- **What to work on**
Every line that contains "lime" must be located and copied from the data.

- **Data for analysis**
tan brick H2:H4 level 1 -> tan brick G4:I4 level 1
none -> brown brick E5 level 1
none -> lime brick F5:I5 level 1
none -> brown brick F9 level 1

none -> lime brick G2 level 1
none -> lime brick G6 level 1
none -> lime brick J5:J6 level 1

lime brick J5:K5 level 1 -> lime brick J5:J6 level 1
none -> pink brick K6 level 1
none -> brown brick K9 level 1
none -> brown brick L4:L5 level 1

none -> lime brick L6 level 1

- **Solution to this task**
none -> lime brick F5:I5 level 1
none -> lime brick G2 level 1
none -> lime brick G6 level 1
none -> lime brick J5:J6 level 1
lime brick J5:K5 level 1 -> lime brick J5:J6 level 1
none -> lime brick L6 level 1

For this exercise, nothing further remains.